===== SUPPLIED ENTRIES =====

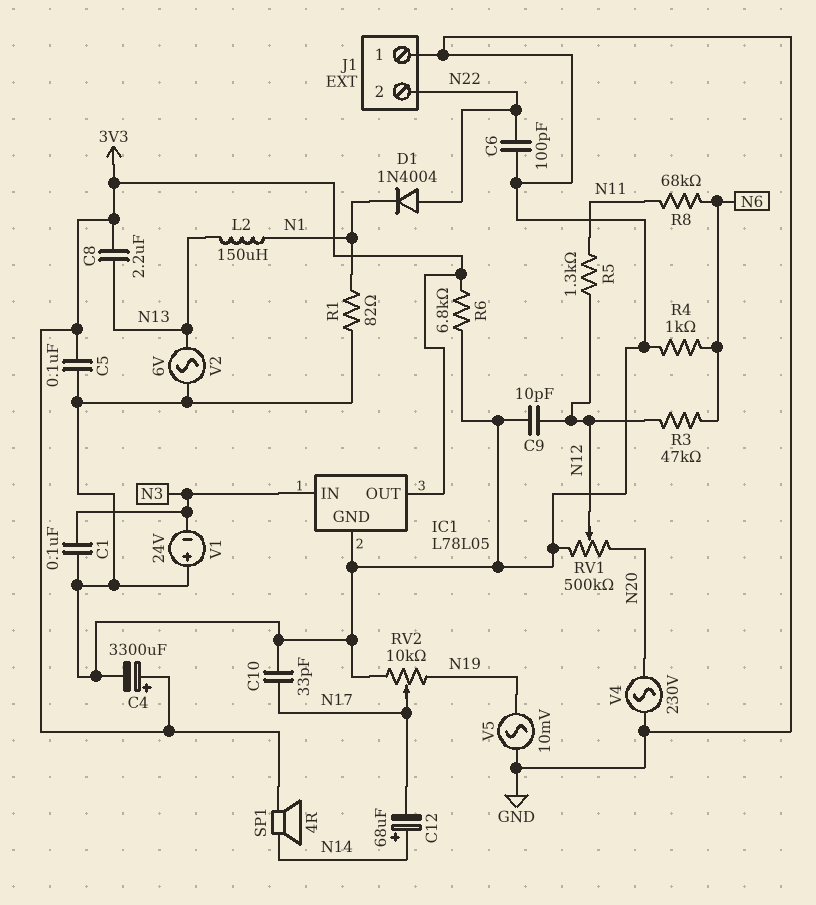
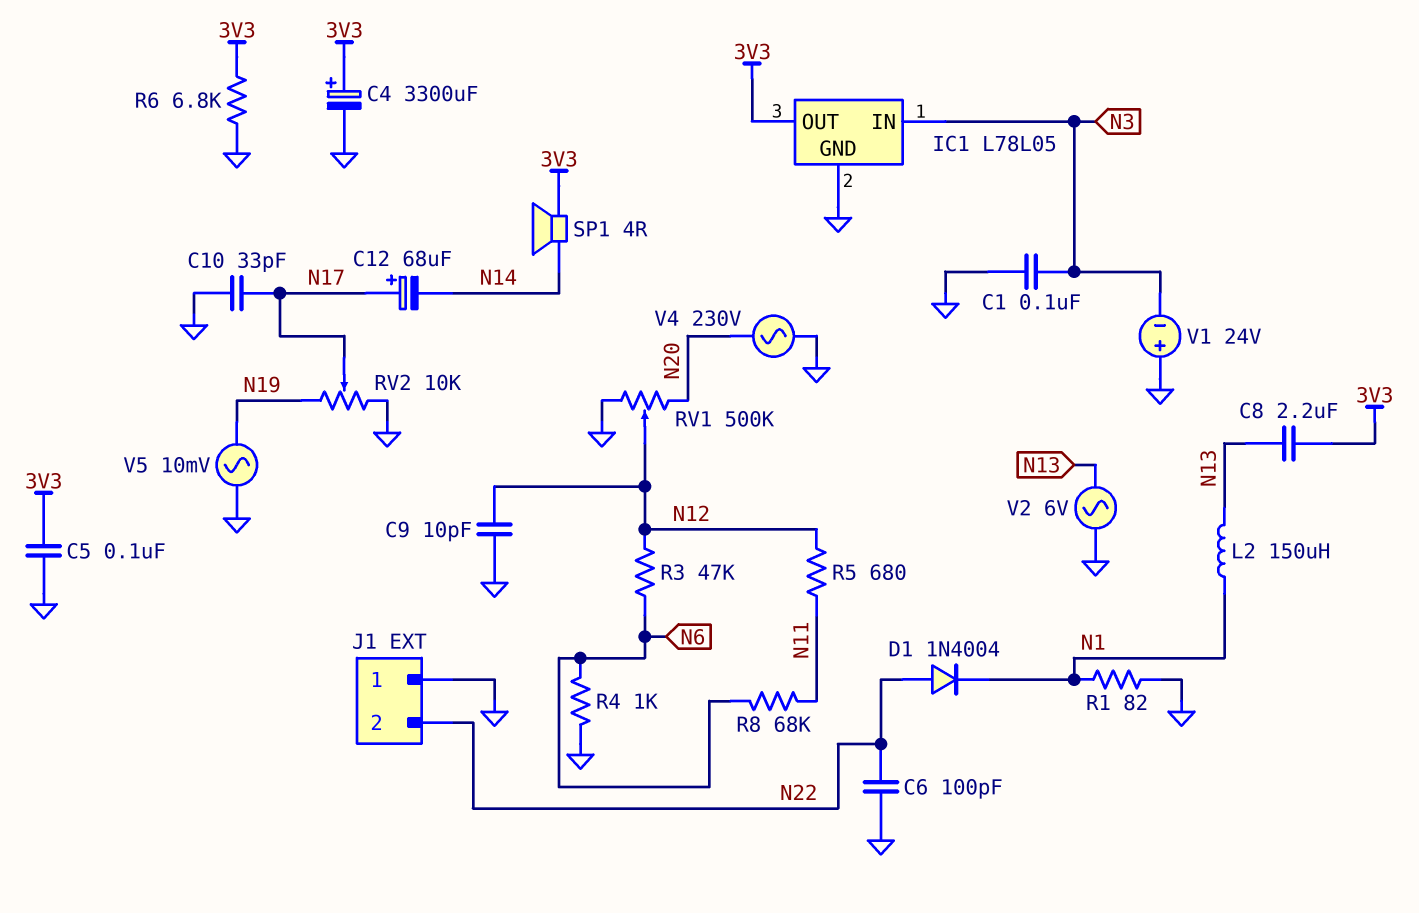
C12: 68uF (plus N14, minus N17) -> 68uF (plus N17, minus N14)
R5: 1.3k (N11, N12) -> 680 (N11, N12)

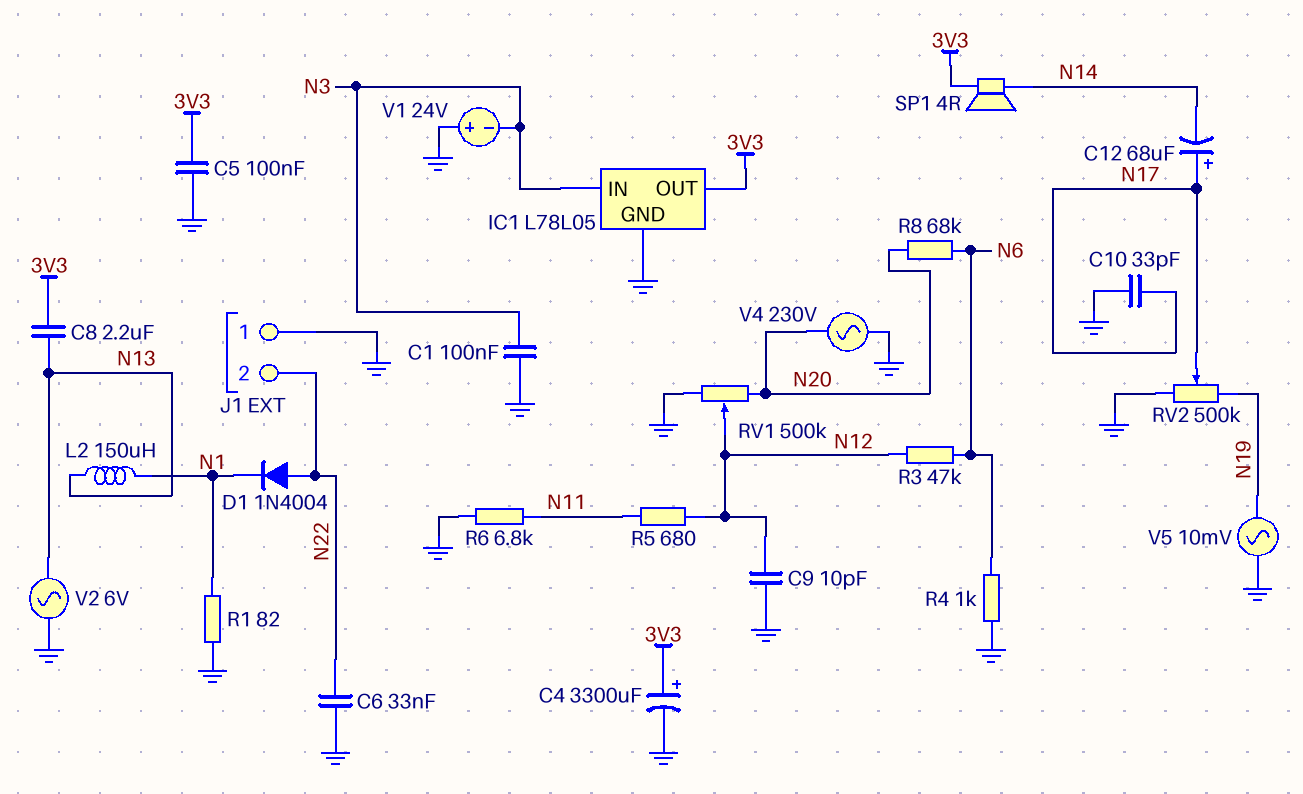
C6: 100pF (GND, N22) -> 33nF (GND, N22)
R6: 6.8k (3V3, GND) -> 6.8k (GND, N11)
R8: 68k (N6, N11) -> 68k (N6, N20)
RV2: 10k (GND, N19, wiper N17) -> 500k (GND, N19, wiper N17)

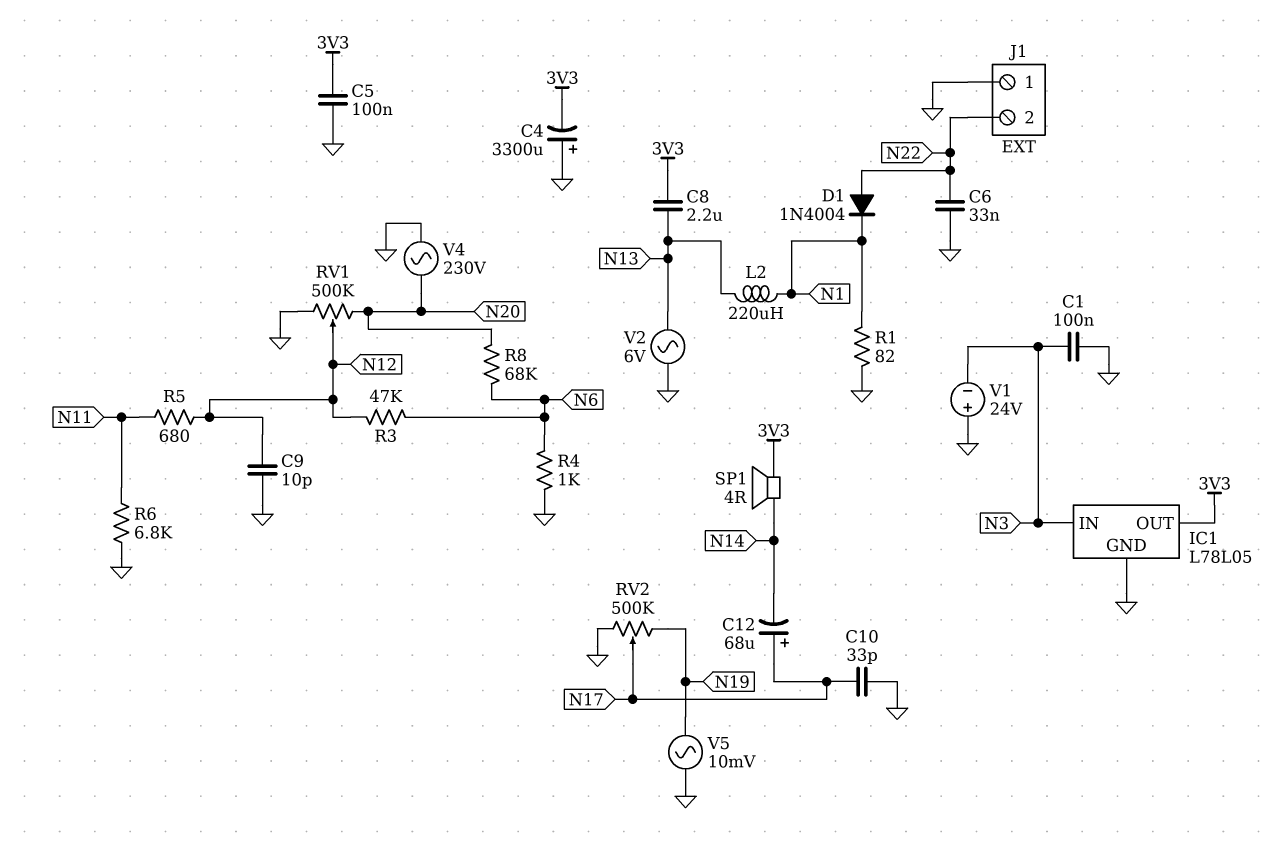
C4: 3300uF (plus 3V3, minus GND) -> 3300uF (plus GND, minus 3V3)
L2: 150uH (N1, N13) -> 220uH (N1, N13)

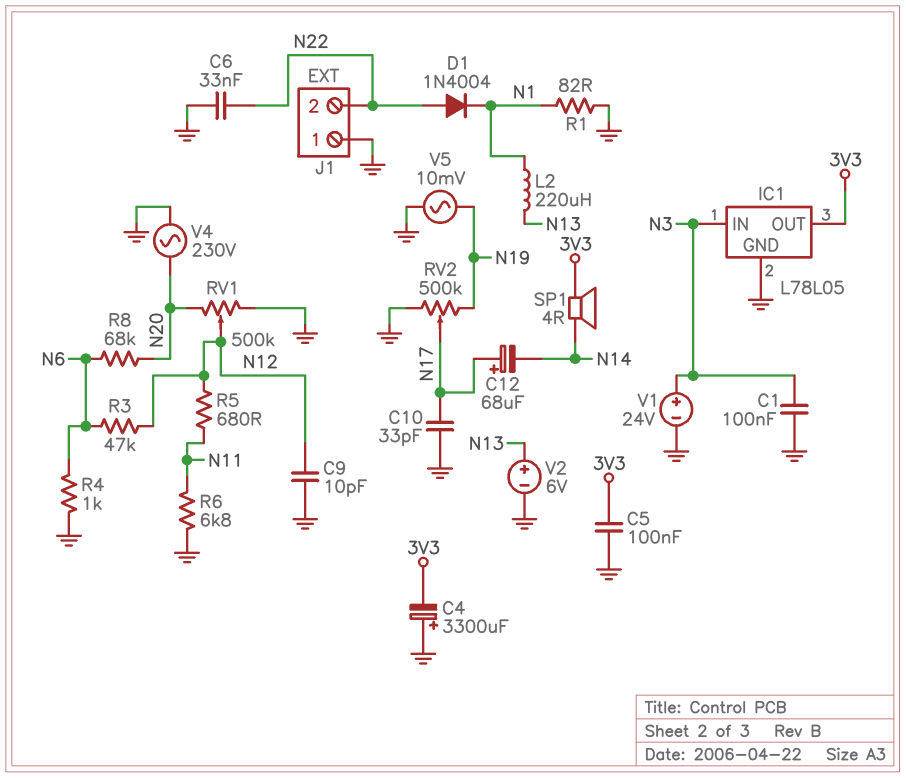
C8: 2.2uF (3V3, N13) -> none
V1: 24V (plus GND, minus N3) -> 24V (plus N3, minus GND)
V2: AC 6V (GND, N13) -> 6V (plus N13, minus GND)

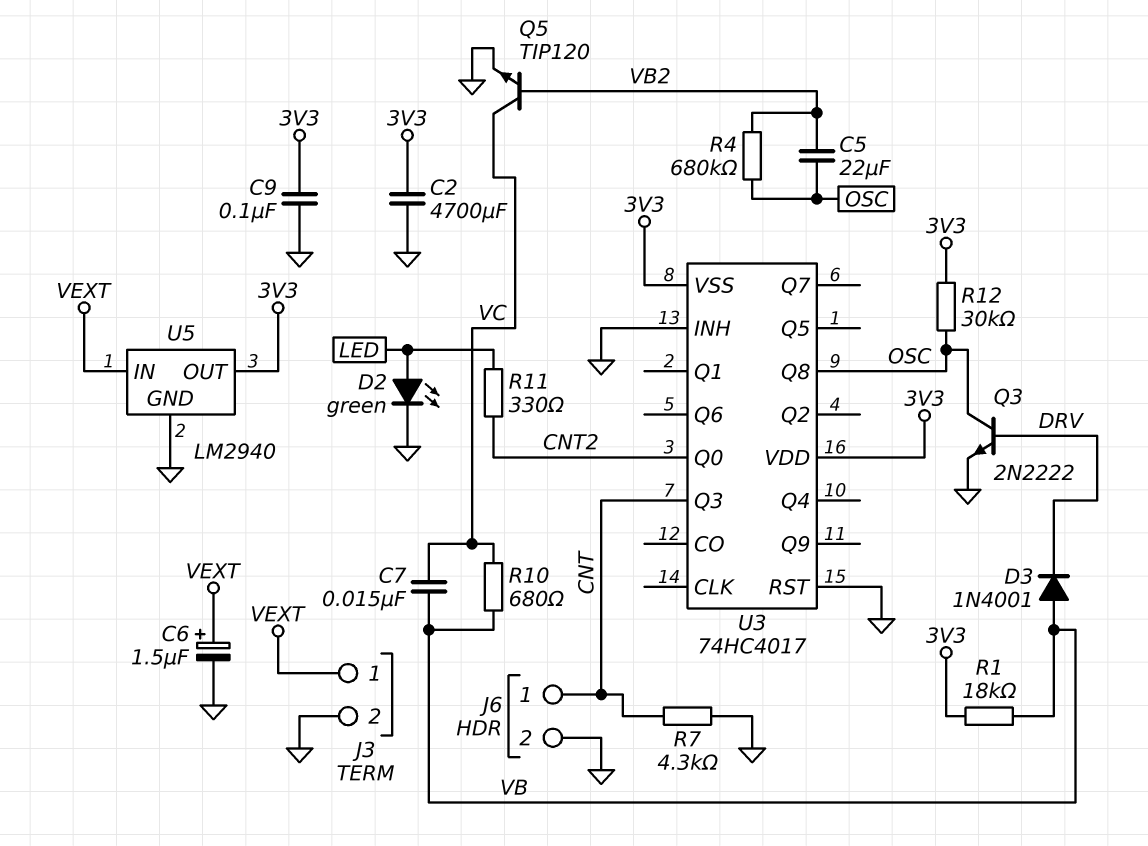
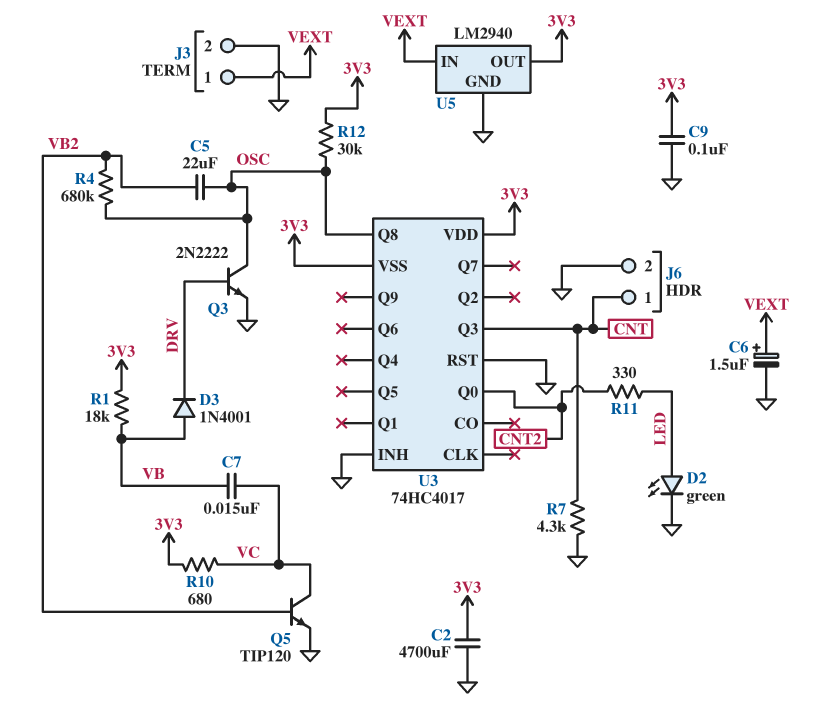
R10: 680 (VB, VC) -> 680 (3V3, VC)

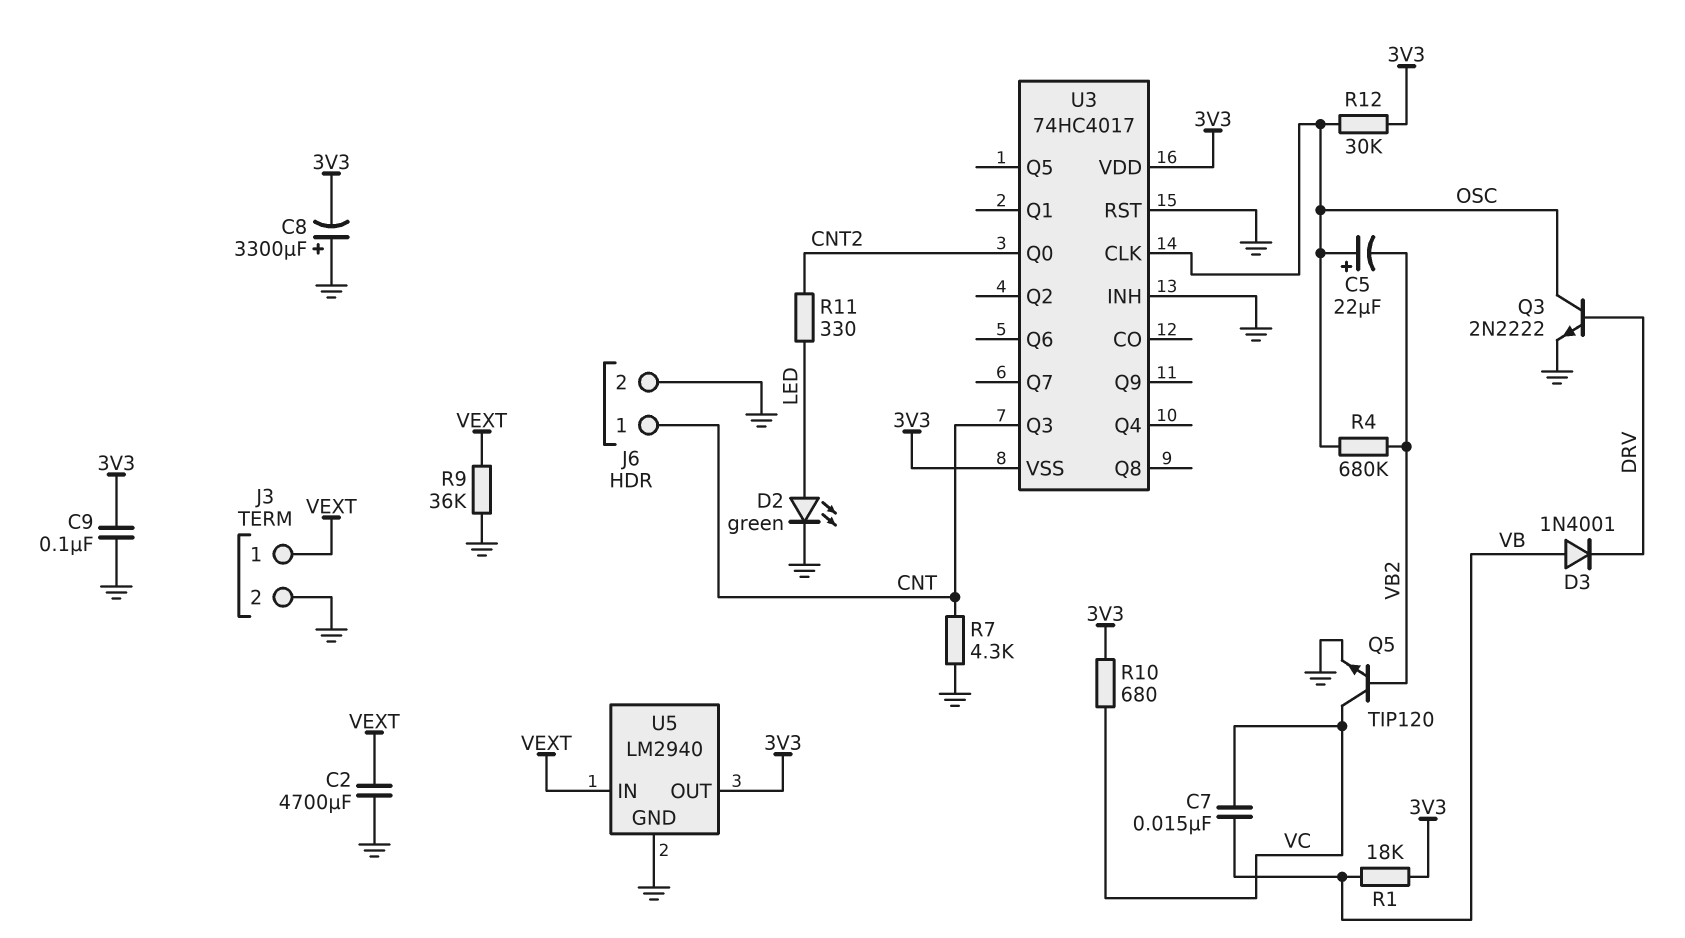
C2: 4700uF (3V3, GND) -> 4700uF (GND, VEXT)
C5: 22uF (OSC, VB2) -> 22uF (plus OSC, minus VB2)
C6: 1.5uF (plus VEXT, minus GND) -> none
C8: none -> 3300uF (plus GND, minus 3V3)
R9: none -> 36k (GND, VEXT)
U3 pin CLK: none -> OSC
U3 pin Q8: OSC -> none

=====

> AIM OF THE TASK: Omit every picture, then write out the entries above exactly.

> EXERCISE ANSWER:
C12: 68uF (plus N14, minus N17) -> 68uF (plus N17, minus N14)
R5: 1.3k (N11, N12) -> 680 (N11, N12)

C6: 100pF (GND, N22) -> 33nF (GND, N22)
R6: 6.8k (3V3, GND) -> 6.8k (GND, N11)
R8: 68k (N6, N11) -> 68k (N6, N20)
RV2: 10k (GND, N19, wiper N17) -> 500k (GND, N19, wiper N17)

C4: 3300uF (plus 3V3, minus GND) -> 3300uF (plus GND, minus 3V3)
L2: 150uH (N1, N13) -> 220uH (N1, N13)

C8: 2.2uF (3V3, N13) -> none
V1: 24V (plus GND, minus N3) -> 24V (plus N3, minus GND)
V2: AC 6V (GND, N13) -> 6V (plus N13, minus GND)

R10: 680 (VB, VC) -> 680 (3V3, VC)

C2: 4700uF (3V3, GND) -> 4700uF (GND, VEXT)
C5: 22uF (OSC, VB2) -> 22uF (plus OSC, minus VB2)
C6: 1.5uF (plus VEXT, minus GND) -> none
C8: none -> 3300uF (plus GND, minus 3V3)
R9: none -> 36k (GND, VEXT)
U3 pin CLK: none -> OSC
U3 pin Q8: OSC -> none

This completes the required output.